* [EXERCISE REQUIREMENTS]
Copy all lines in the data that contain the string "disappeared".

* [EXTRACTED MATERIAL]
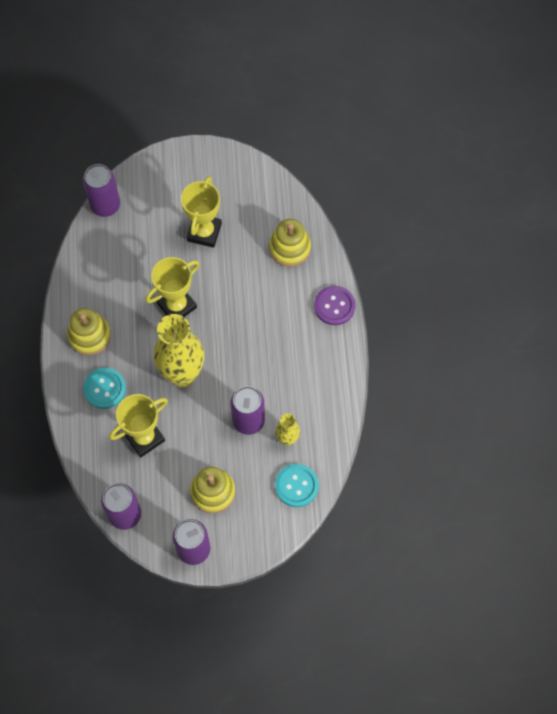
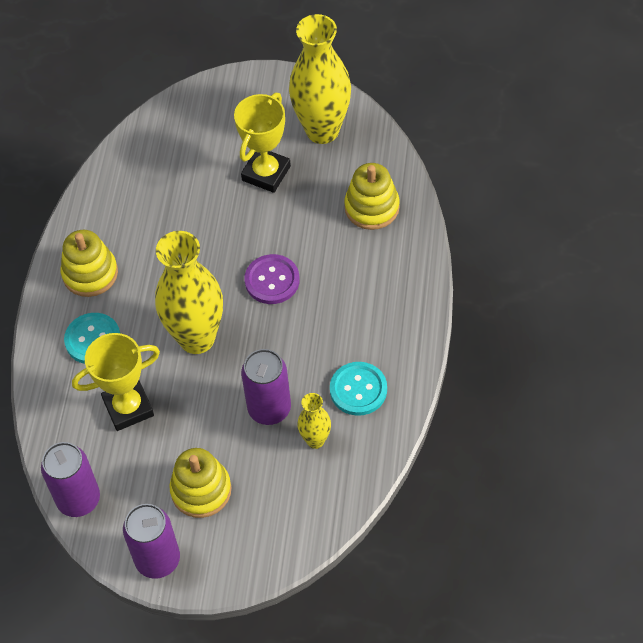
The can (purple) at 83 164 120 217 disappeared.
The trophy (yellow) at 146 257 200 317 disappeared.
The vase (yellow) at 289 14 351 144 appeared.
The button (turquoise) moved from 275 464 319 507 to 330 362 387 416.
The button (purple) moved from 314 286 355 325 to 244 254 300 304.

* [WRITTEN ANSWER]
The can (purple) at 83 164 120 217 disappeared.
The trophy (yellow) at 146 257 200 317 disappeared.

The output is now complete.